Copy out every text line of the material below word for word, in the same order. Omit the pictures.

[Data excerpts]
::::::::
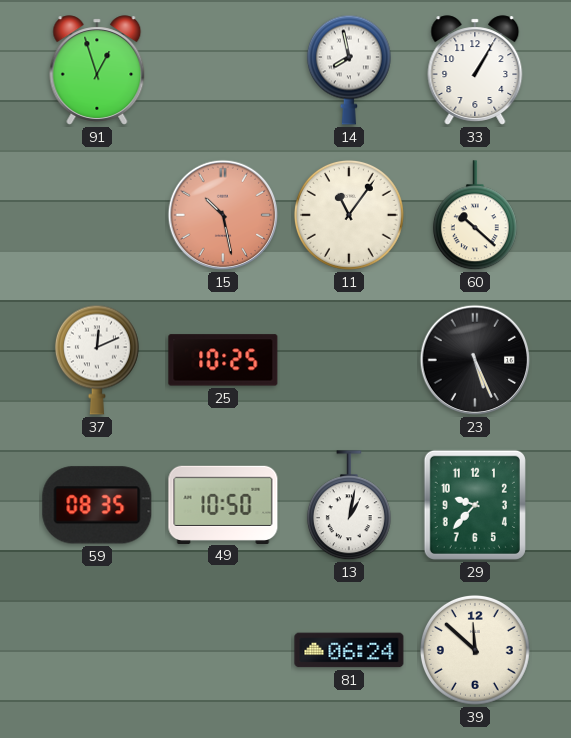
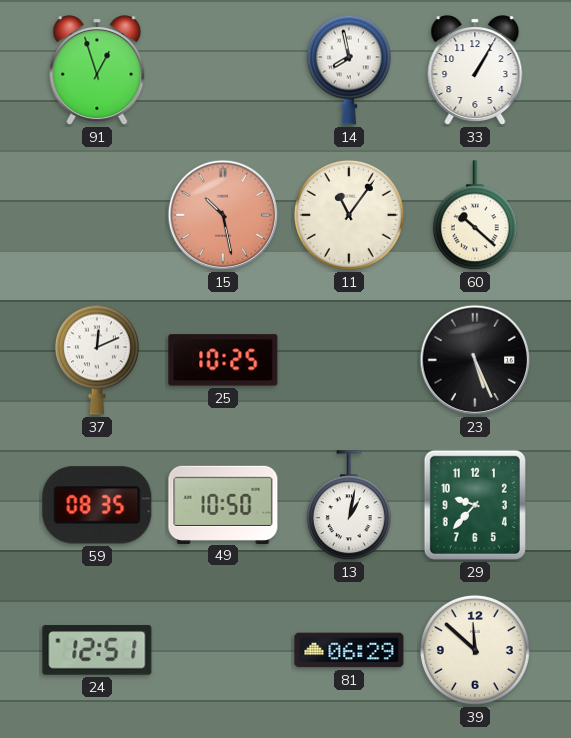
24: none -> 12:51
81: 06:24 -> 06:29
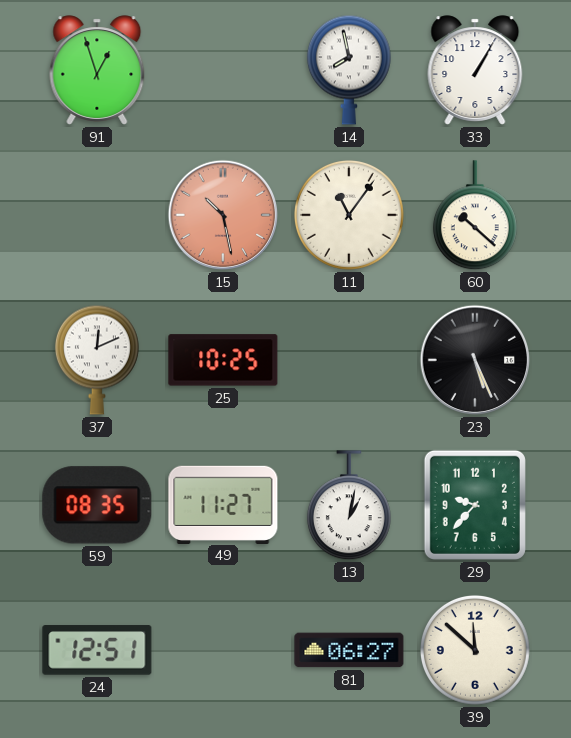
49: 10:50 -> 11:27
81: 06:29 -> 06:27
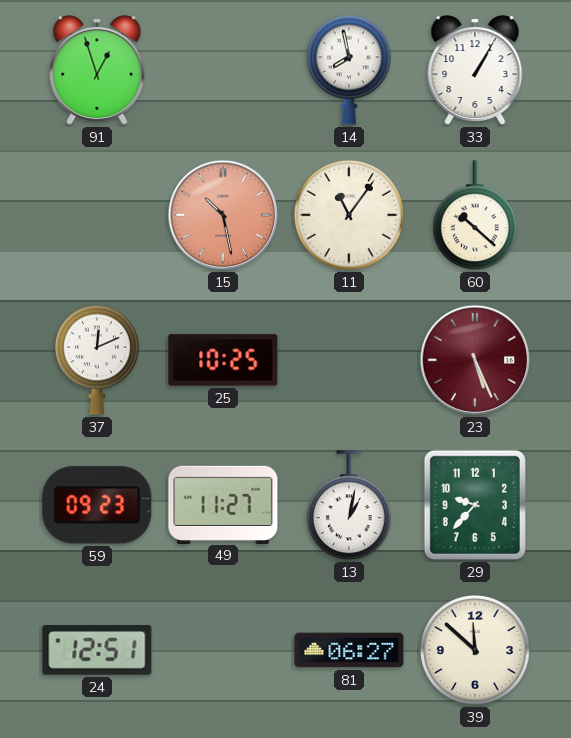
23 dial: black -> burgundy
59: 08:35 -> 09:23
::::::::
### Result of this exercise
24: none -> 12:51
81: 06:24 -> 06:29
49: 10:50 -> 11:27
81: 06:29 -> 06:27
23 dial: black -> burgundy
59: 08:35 -> 09:23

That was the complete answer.